| Description of the task |
Copy the items word for word, from the very start through the line that contains "Zack: 2:19 -> 2:28", and leave out the pictures.

┌─ Data records

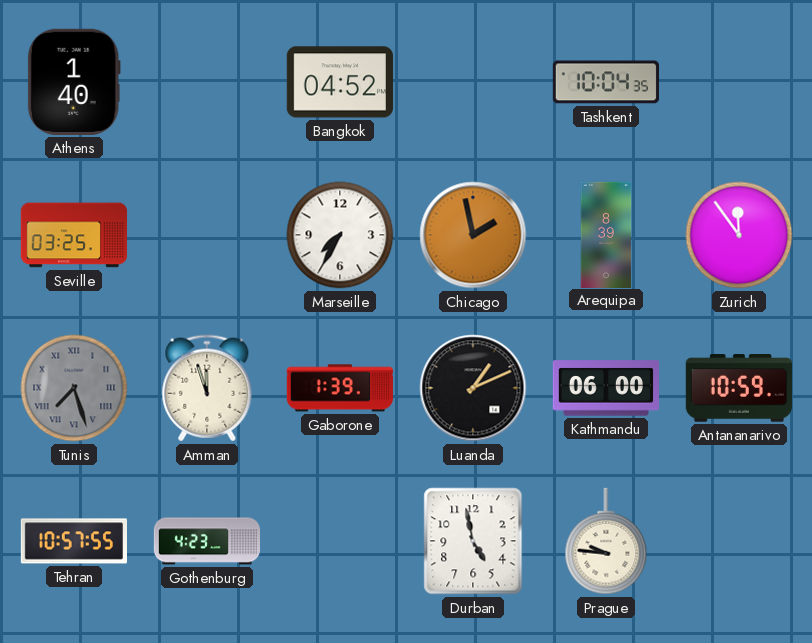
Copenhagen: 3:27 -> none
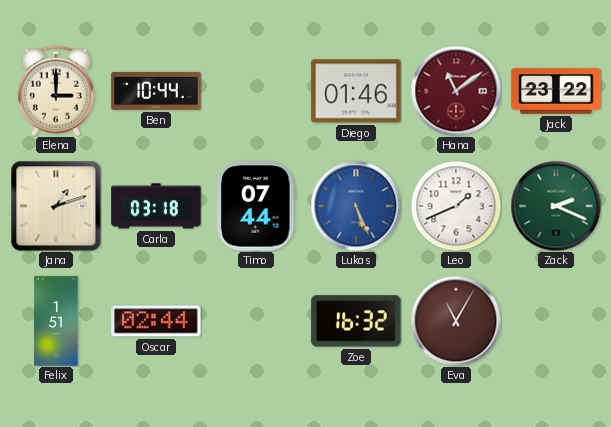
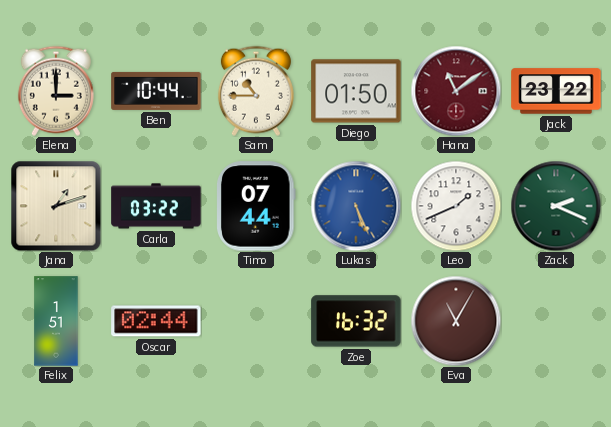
Sam: none -> 10:45
Diego: 01:46 -> 01:50
Carla: 03:18 -> 03:22
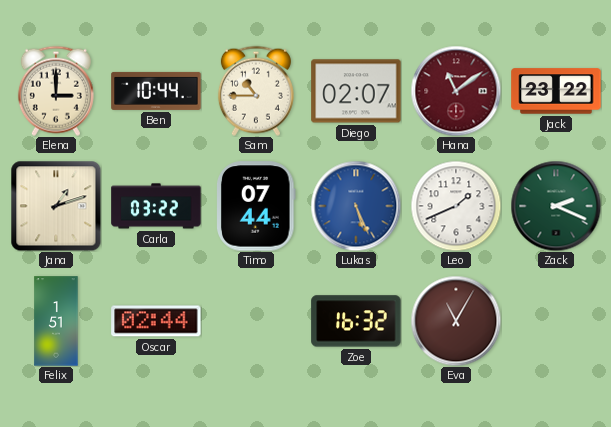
Diego: 01:50 -> 02:07
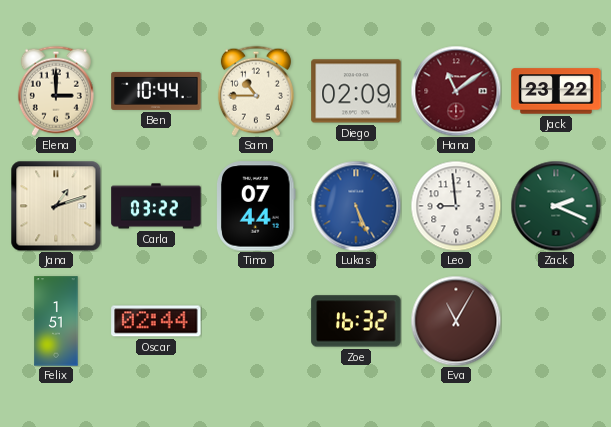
Diego: 02:07 -> 02:09
Leo: 1:41 -> 8:59
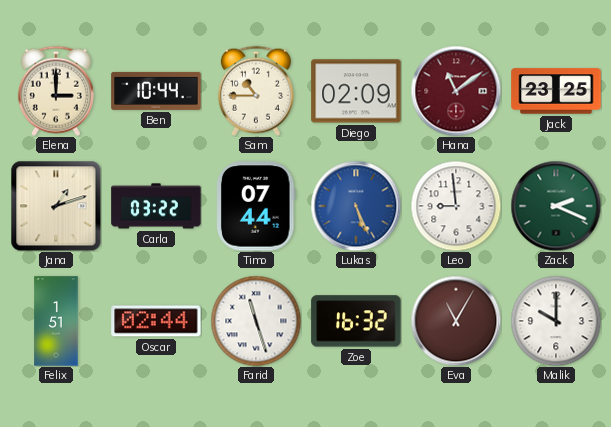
Jack: 23:22 -> 23:25
Farid: none -> 11:27
Malik: none -> 10:00
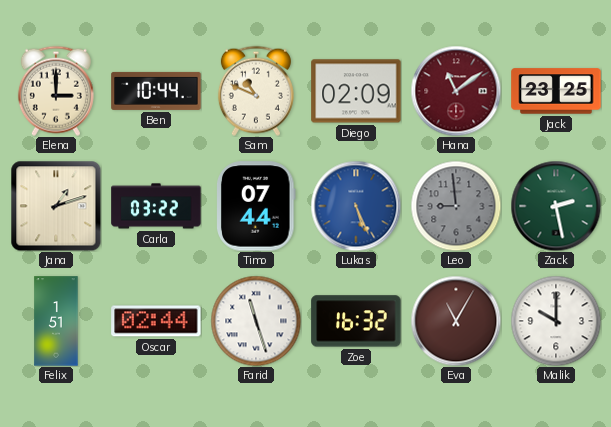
Sam: 10:45 -> 10:49
Leo dial: white -> grey
Zack: 2:19 -> 2:28
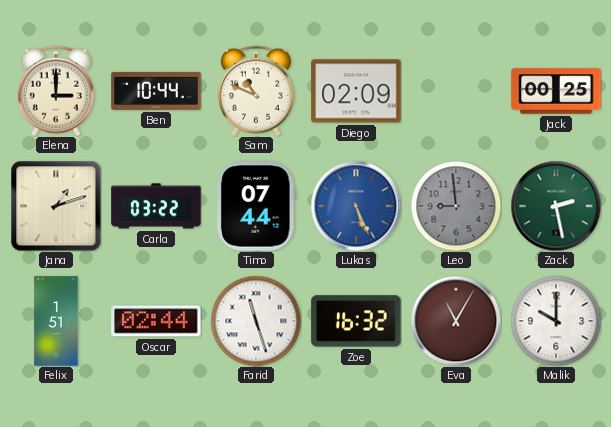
Hana: 11:09 -> none
Jack: 23:25 -> 00:25
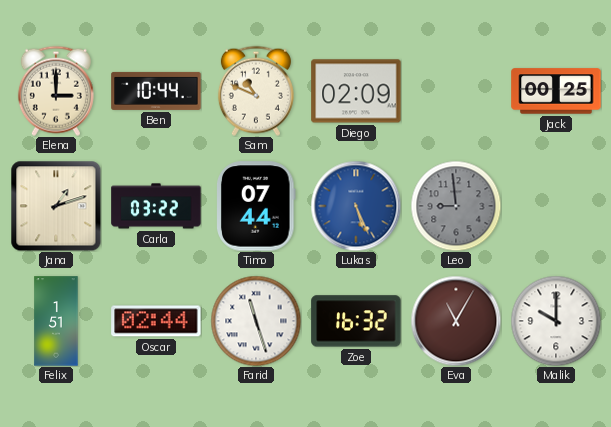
Zack: 2:28 -> none
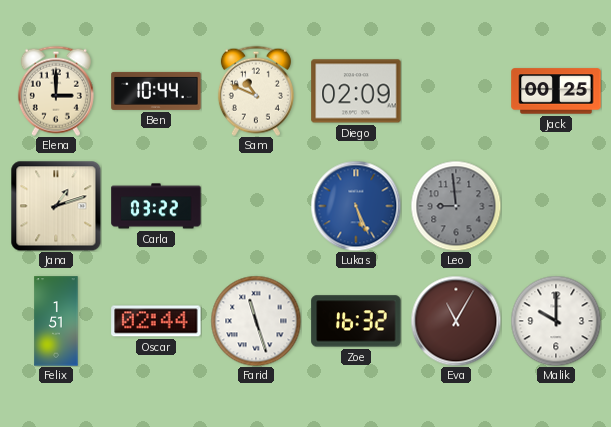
Timo: 07:44 -> none
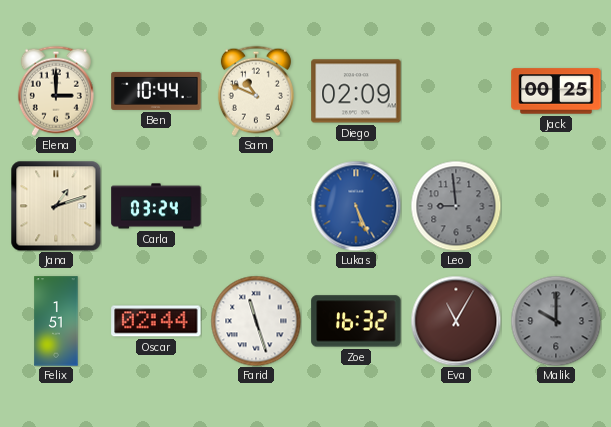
Carla: 03:22 -> 03:24
Malik dial: white -> grey
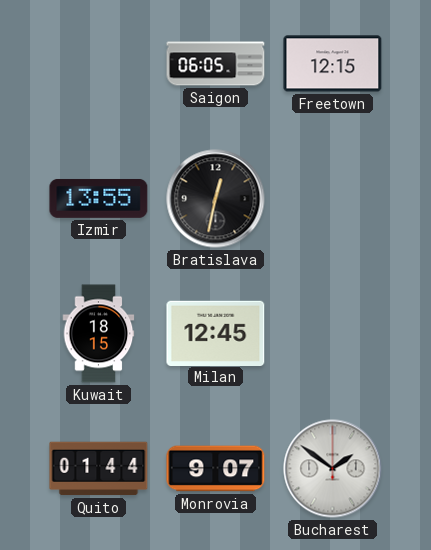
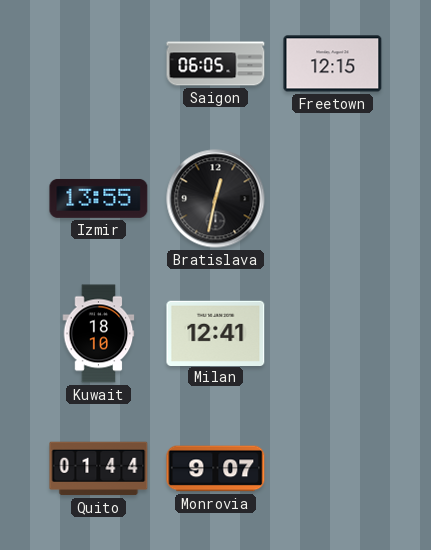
Kuwait: 18:15 -> 18:10
Milan: 12:45 -> 12:41
Bucharest: 1:51 -> none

└─

| Answer |
Copenhagen: 3:27 -> none
Sam: none -> 10:45
Diego: 01:46 -> 01:50
Carla: 03:18 -> 03:22
Diego: 01:50 -> 02:07
Diego: 02:07 -> 02:09
Leo: 1:41 -> 8:59
Jack: 23:22 -> 23:25
Farid: none -> 11:27
Malik: none -> 10:00
Sam: 10:45 -> 10:49
Leo dial: white -> grey
Zack: 2:19 -> 2:28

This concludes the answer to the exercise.